#### To do:
Go through the records below and show every line with the string "blue".

[Start of Attachment]

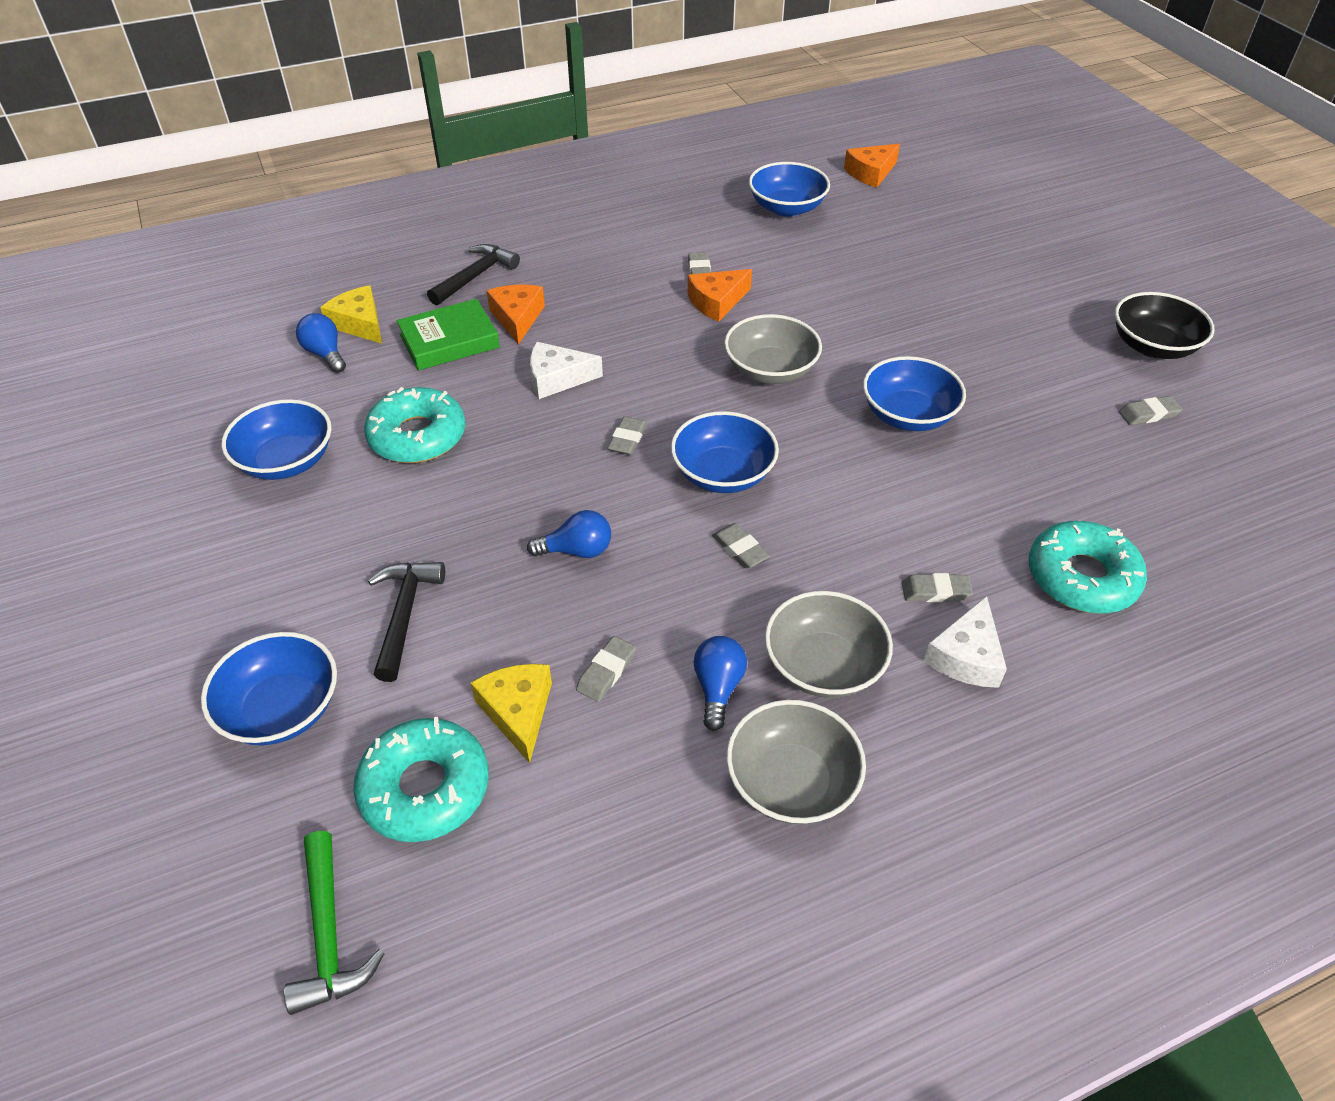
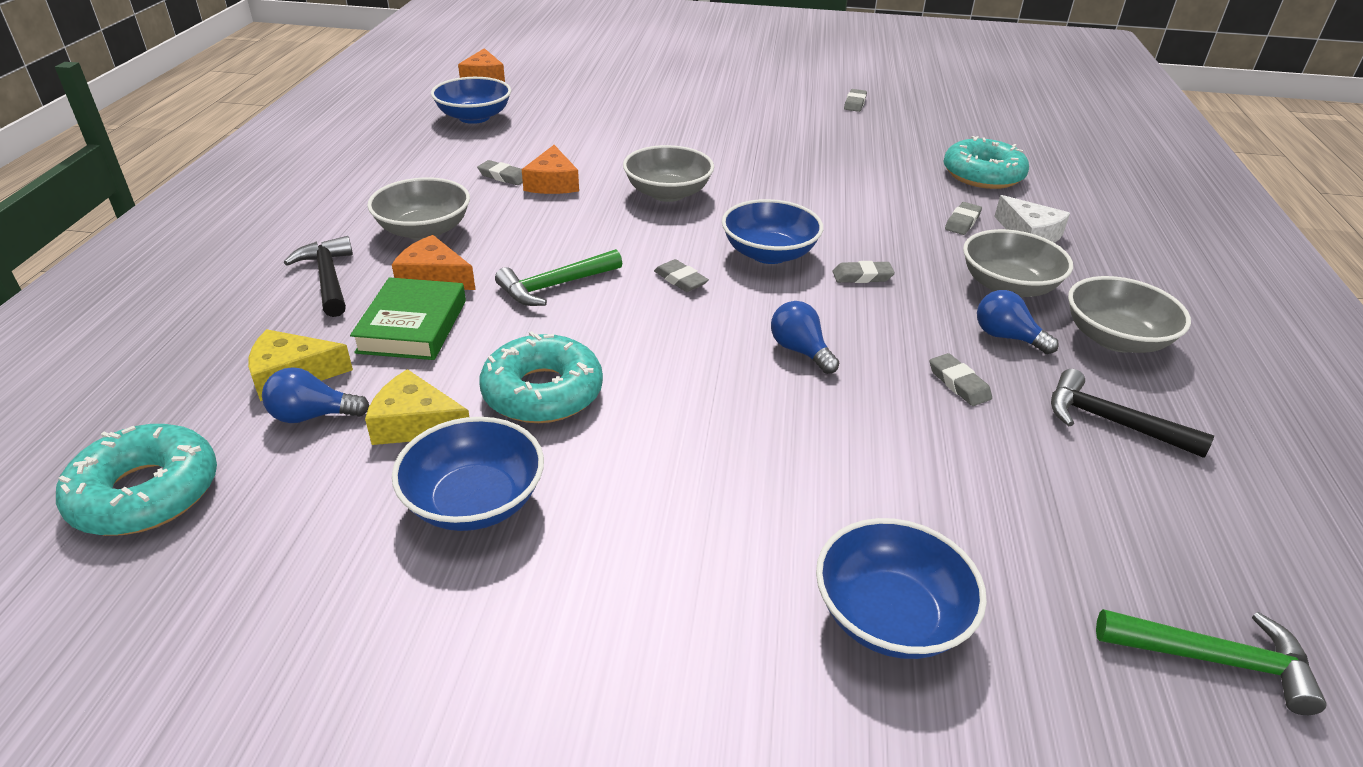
camera: 60 degrees left, 10 degrees down
(405, 615) = (808, 480): black hammer -> black hammer (1111, 422)
(425, 788) = (1049, 535): turquoise donut -> turquoise donut (146, 493)
(518, 712) = (980, 447): yellow cheese -> yellow cheese (415, 423)
(557, 378) = (555, 286): white cheese -> green hammer
(577, 280) = (424, 230): none -> grey bowl
(577, 550) = (800, 351): blue light bulb -> blue light bulb turned 60 degrees counterclockwise
(908, 415) = (777, 166): blue bowl -> none
(1152, 346) = (794, 79): black bowl -> none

[End of Attachment]

#### Response area:
(577, 550) = (800, 351): blue light bulb -> blue light bulb turned 60 degrees counterclockwise
(908, 415) = (777, 166): blue bowl -> none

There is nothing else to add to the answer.